Exercise details
Change every occurrence of "polished metal floor lamp" to "brushed steel floor lamp" in the rows below, and reproduce the rows with everything else left unchanged.

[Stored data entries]

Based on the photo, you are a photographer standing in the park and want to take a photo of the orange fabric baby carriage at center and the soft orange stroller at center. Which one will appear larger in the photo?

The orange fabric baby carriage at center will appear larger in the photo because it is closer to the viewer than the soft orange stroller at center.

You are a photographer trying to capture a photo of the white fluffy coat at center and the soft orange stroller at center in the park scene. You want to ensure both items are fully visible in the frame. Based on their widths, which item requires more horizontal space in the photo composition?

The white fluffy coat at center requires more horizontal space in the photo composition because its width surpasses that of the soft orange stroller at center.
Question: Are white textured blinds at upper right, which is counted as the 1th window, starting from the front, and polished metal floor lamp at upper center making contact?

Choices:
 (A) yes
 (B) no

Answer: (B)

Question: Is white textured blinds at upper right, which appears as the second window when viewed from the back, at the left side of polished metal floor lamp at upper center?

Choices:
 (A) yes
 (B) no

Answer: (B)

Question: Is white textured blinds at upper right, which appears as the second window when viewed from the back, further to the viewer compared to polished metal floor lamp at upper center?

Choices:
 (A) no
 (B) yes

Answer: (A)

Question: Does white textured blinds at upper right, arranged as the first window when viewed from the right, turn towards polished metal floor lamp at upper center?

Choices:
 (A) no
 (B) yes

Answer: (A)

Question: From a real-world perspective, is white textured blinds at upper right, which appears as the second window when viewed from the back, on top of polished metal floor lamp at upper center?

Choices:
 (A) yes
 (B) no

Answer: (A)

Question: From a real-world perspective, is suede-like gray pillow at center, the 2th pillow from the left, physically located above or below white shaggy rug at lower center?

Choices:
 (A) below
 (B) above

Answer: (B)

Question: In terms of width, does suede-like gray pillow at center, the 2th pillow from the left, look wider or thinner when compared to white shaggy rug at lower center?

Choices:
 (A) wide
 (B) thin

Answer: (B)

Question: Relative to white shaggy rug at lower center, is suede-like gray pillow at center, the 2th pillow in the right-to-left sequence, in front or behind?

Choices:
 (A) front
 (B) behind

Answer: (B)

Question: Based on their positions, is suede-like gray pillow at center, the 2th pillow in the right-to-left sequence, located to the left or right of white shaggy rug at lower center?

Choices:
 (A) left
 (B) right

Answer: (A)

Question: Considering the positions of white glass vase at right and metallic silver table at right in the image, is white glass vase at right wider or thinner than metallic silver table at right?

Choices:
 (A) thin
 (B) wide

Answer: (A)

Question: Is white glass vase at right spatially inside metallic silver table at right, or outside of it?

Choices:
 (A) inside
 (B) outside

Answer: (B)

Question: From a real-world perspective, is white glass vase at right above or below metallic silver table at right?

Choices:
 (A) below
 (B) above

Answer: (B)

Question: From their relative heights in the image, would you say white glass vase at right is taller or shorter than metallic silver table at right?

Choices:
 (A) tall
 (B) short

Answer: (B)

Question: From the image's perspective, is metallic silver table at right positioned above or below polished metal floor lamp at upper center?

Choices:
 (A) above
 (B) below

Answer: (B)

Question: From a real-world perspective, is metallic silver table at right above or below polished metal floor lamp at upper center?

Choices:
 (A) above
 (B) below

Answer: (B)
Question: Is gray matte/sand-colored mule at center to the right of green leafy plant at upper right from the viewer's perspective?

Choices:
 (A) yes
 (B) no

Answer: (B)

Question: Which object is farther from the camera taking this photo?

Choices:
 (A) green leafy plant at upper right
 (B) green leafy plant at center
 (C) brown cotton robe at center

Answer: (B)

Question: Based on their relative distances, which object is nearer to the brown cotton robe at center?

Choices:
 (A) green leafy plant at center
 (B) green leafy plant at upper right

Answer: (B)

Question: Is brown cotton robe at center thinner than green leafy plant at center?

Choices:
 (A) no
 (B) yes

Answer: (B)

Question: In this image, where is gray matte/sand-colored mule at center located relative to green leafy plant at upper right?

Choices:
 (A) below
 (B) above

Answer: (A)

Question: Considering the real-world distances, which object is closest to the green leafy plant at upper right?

Output
Based on the photo, you are a photographer standing in the park and want to take a photo of the orange fabric baby carriage at center and the soft orange stroller at center. Which one will appear larger in the photo?

The orange fabric baby carriage at center will appear larger in the photo because it is closer to the viewer than the soft orange stroller at center.

You are a photographer trying to capture a photo of the white fluffy coat at center and the soft orange stroller at center in the park scene. You want to ensure both items are fully visible in the frame. Based on their widths, which item requires more horizontal space in the photo composition?

The white fluffy coat at center requires more horizontal space in the photo composition because its width surpasses that of the soft orange stroller at center.
Question: Are white textured blinds at upper right, which is counted as the 1th window, starting from the front, and brushed steel floor lamp at upper center making contact?

Choices:
 (A) yes
 (B) no

Answer: (B)

Question: Is white textured blinds at upper right, which appears as the second window when viewed from the back, at the left side of brushed steel floor lamp at upper center?

Choices:
 (A) yes
 (B) no

Answer: (B)

Question: Is white textured blinds at upper right, which appears as the second window when viewed from the back, further to the viewer compared to brushed steel floor lamp at upper center?

Choices:
 (A) no
 (B) yes

Answer: (A)

Question: Does white textured blinds at upper right, arranged as the first window when viewed from the right, turn towards brushed steel floor lamp at upper center?

Choices:
 (A) no
 (B) yes

Answer: (A)

Question: From a real-world perspective, is white textured blinds at upper right, which appears as the second window when viewed from the back, on top of brushed steel floor lamp at upper center?

Choices:
 (A) yes
 (B) no

Answer: (A)

Question: From a real-world perspective, is suede-like gray pillow at center, the 2th pillow from the left, physically located above or below white shaggy rug at lower center?

Choices:
 (A) below
 (B) above

Answer: (B)

Question: In terms of width, does suede-like gray pillow at center, the 2th pillow from the left, look wider or thinner when compared to white shaggy rug at lower center?

Choices:
 (A) wide
 (B) thin

Answer: (B)

Question: Relative to white shaggy rug at lower center, is suede-like gray pillow at center, the 2th pillow in the right-to-left sequence, in front or behind?

Choices:
 (A) front
 (B) behind

Answer: (B)

Question: Based on their positions, is suede-like gray pillow at center, the 2th pillow in the right-to-left sequence, located to the left or right of white shaggy rug at lower center?

Choices:
 (A) left
 (B) right

Answer: (A)

Question: Considering the positions of white glass vase at right and metallic silver table at right in the image, is white glass vase at right wider or thinner than metallic silver table at right?

Choices:
 (A) thin
 (B) wide

Answer: (A)

Question: Is white glass vase at right spatially inside metallic silver table at right, or outside of it?

Choices:
 (A) inside
 (B) outside

Answer: (B)

Question: From a real-world perspective, is white glass vase at right above or below metallic silver table at right?

Choices:
 (A) below
 (B) above

Answer: (B)

Question: From their relative heights in the image, would you say white glass vase at right is taller or shorter than metallic silver table at right?

Choices:
 (A) tall
 (B) short

Answer: (B)

Question: From the image's perspective, is metallic silver table at right positioned above or below brushed steel floor lamp at upper center?

Choices:
 (A) above
 (B) below

Answer: (B)

Question: From a real-world perspective, is metallic silver table at right above or below brushed steel floor lamp at upper center?

Choices:
 (A) above
 (B) below

Answer: (B)
Question: Is gray matte/sand-colored mule at center to the right of green leafy plant at upper right from the viewer's perspective?

Choices:
 (A) yes
 (B) no

Answer: (B)

Question: Which object is farther from the camera taking this photo?

Choices:
 (A) green leafy plant at upper right
 (B) green leafy plant at center
 (C) brown cotton robe at center

Answer: (B)

Question: Based on their relative distances, which object is nearer to the brown cotton robe at center?

Choices:
 (A) green leafy plant at center
 (B) green leafy plant at upper right

Answer: (B)

Question: Is brown cotton robe at center thinner than green leafy plant at center?

Choices:
 (A) no
 (B) yes

Answer: (B)

Question: In this image, where is gray matte/sand-colored mule at center located relative to green leafy plant at upper right?

Choices:
 (A) below
 (B) above

Answer: (A)

Question: Considering the real-world distances, which object is closest to the green leafy plant at upper right?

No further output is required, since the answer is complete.